What the exercise asks. Write out the lines of the records from the one containing "camera: 145 degrees right, 20 degrees up" to the very last, keeping each exactly as it is.

***** Data for review

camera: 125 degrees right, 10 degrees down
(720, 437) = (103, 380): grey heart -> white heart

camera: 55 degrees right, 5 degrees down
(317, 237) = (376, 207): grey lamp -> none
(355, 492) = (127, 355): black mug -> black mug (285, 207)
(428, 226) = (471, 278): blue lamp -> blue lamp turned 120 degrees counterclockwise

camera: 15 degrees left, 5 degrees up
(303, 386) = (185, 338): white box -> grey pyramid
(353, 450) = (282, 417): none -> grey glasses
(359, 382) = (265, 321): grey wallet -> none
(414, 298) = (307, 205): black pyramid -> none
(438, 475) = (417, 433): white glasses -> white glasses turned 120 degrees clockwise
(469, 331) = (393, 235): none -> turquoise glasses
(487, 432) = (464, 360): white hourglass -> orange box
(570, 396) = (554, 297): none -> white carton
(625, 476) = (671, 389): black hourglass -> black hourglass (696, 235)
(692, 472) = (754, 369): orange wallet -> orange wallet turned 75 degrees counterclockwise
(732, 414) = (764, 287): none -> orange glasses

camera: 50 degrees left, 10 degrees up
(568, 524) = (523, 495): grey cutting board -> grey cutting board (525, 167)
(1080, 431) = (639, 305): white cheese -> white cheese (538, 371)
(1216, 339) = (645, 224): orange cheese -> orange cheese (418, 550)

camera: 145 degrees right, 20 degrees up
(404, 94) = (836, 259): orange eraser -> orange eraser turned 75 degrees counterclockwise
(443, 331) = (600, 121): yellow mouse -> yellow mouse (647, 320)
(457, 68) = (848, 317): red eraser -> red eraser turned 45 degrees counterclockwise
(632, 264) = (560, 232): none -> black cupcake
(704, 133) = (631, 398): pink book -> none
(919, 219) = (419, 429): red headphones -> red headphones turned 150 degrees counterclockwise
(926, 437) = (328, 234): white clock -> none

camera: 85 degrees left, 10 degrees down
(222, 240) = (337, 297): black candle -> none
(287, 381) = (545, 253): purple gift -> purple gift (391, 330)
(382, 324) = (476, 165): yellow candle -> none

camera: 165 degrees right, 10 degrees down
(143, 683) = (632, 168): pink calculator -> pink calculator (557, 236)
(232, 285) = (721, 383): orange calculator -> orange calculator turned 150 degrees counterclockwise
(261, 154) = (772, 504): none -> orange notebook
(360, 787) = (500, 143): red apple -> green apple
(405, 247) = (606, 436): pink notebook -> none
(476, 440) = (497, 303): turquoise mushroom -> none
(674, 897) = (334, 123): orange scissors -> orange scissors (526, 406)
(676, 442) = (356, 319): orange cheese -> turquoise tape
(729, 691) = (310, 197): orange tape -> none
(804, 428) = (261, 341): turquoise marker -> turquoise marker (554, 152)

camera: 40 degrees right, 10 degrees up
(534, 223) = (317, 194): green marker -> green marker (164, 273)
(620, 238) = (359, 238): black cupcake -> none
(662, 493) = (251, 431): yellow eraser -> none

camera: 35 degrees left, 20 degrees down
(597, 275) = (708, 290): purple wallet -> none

**********

Response to the task.
camera: 145 degrees right, 20 degrees up
(404, 94) = (836, 259): orange eraser -> orange eraser turned 75 degrees counterclockwise
(443, 331) = (600, 121): yellow mouse -> yellow mouse (647, 320)
(457, 68) = (848, 317): red eraser -> red eraser turned 45 degrees counterclockwise
(632, 264) = (560, 232): none -> black cupcake
(704, 133) = (631, 398): pink book -> none
(919, 219) = (419, 429): red headphones -> red headphones turned 150 degrees counterclockwise
(926, 437) = (328, 234): white clock -> none

camera: 85 degrees left, 10 degrees down
(222, 240) = (337, 297): black candle -> none
(287, 381) = (545, 253): purple gift -> purple gift (391, 330)
(382, 324) = (476, 165): yellow candle -> none

camera: 165 degrees right, 10 degrees down
(143, 683) = (632, 168): pink calculator -> pink calculator (557, 236)
(232, 285) = (721, 383): orange calculator -> orange calculator turned 150 degrees counterclockwise
(261, 154) = (772, 504): none -> orange notebook
(360, 787) = (500, 143): red apple -> green apple
(405, 247) = (606, 436): pink notebook -> none
(476, 440) = (497, 303): turquoise mushroom -> none
(674, 897) = (334, 123): orange scissors -> orange scissors (526, 406)
(676, 442) = (356, 319): orange cheese -> turquoise tape
(729, 691) = (310, 197): orange tape -> none
(804, 428) = (261, 341): turquoise marker -> turquoise marker (554, 152)

camera: 40 degrees right, 10 degrees up
(534, 223) = (317, 194): green marker -> green marker (164, 273)
(620, 238) = (359, 238): black cupcake -> none
(662, 493) = (251, 431): yellow eraser -> none

camera: 35 degrees left, 20 degrees down
(597, 275) = (708, 290): purple wallet -> none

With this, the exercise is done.